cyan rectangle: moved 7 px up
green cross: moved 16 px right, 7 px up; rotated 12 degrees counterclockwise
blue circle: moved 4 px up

+ + + + + + +

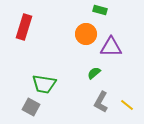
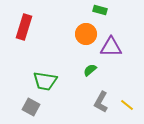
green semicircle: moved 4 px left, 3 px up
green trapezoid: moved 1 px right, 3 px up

+ + + + + + +

→ **WRITTEN TASK**:
Lay out everything from the line containing "cyan rectangle: moved 7 px up" down to the line containing "blue circle: moved 4 px up" as a Markdown table with the columns Row and Line, leaving out blank lines.

→ **RESULT**:
| Row | Line |
|---|---|
| 1 | cyan rectangle: moved 7 px up |
| 2 | green cross: moved 16 px right, 7 px up; rotated 12 degrees counterclockwise |
| 3 | blue circle: moved 4 px up |